## Activity:
No pictures go into the output, which should consist only of the lines from the first line of the data through the line with "kapsułka [fioletowy] 392, 446", copied exactly.

Start of Information

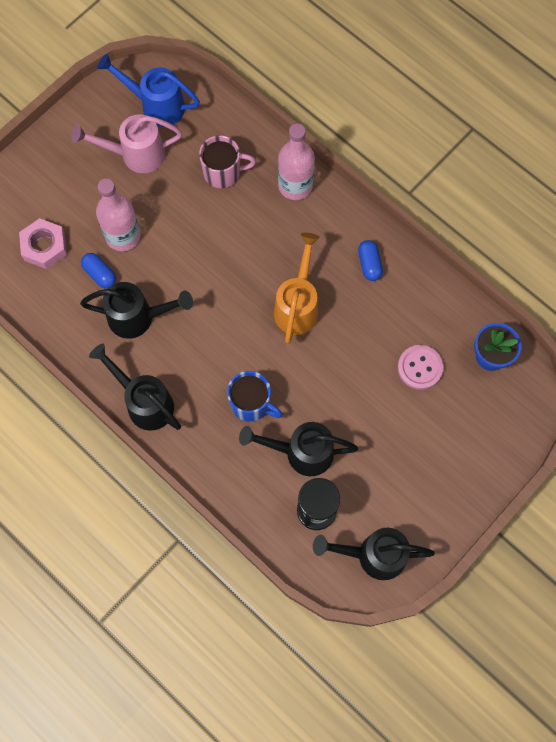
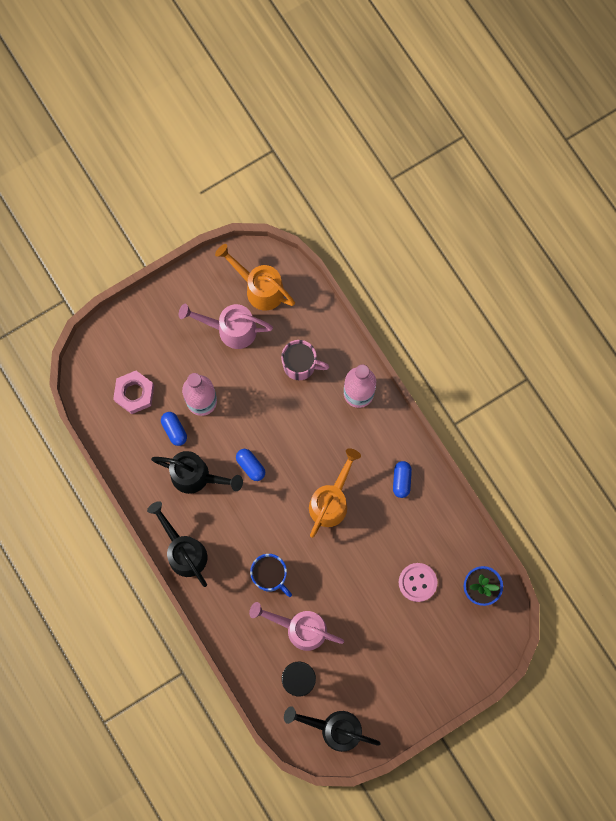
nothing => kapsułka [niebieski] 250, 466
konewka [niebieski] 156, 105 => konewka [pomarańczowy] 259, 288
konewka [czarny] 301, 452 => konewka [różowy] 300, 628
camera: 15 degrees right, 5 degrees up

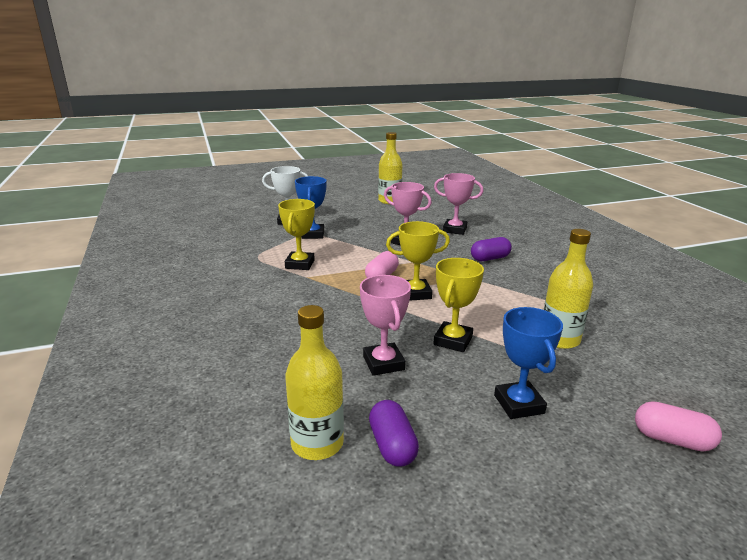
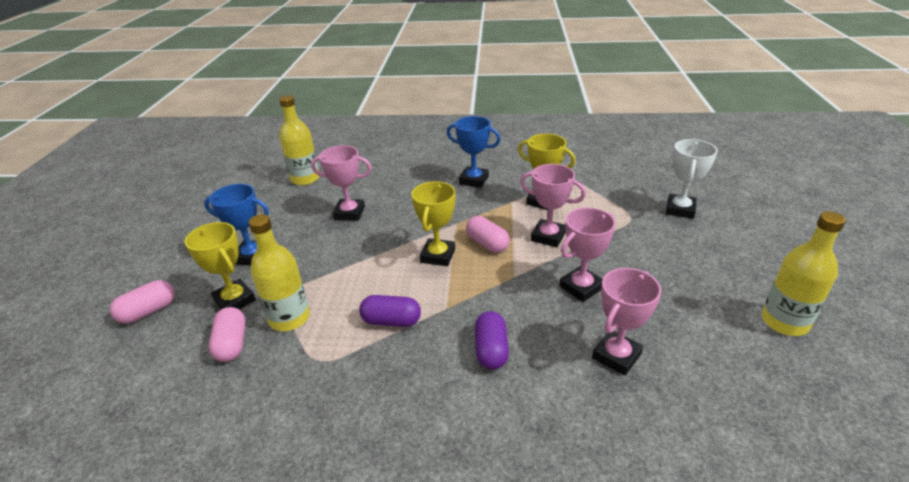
nothing => kapsułka [różowy] 232, 344
nothing => puchar [różowy] 548, 236
puchar [niebieski] 313, 234 => puchar [niebieski] 474, 180, relocated
kapsułka [fioletowy] 392, 446 => kapsułka [fioletowy] 391, 321, relocated
puchar [żółty] 453, 341 => puchar [żółty] 235, 300, relocated
camera: 115 degrees right, 10 degrees up

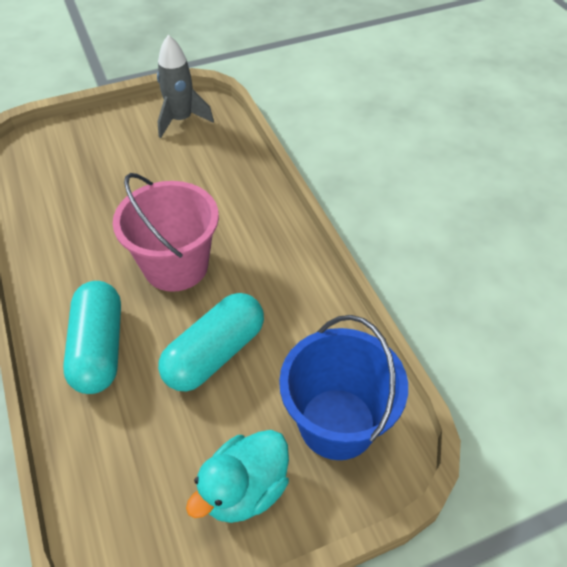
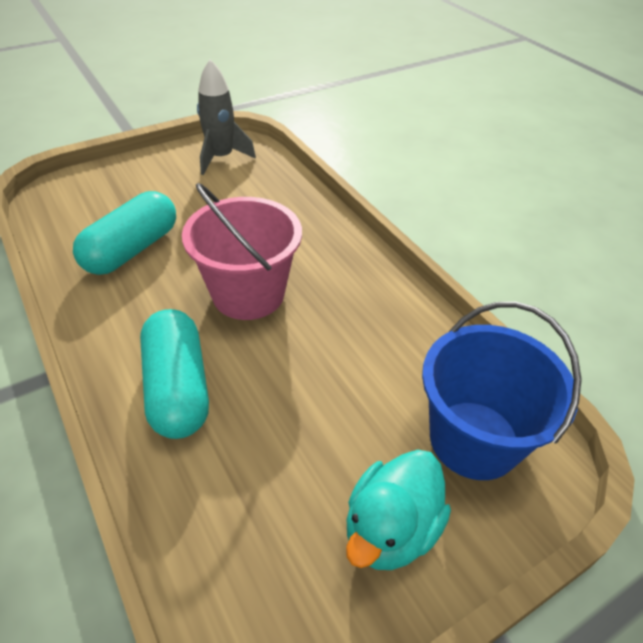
kapsułka [turkusowy] 215, 354 => kapsułka [turkusowy] 132, 250, relocated
camera: 10 degrees left, 5 degrees down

End of Information

## Final answer:
nothing => kapsułka [niebieski] 250, 466
konewka [niebieski] 156, 105 => konewka [pomarańczowy] 259, 288
konewka [czarny] 301, 452 => konewka [różowy] 300, 628
camera: 15 degrees right, 5 degrees up

nothing => kapsułka [różowy] 232, 344
nothing => puchar [różowy] 548, 236
puchar [niebieski] 313, 234 => puchar [niebieski] 474, 180, relocated
kapsułka [fioletowy] 392, 446 => kapsułka [fioletowy] 391, 321, relocated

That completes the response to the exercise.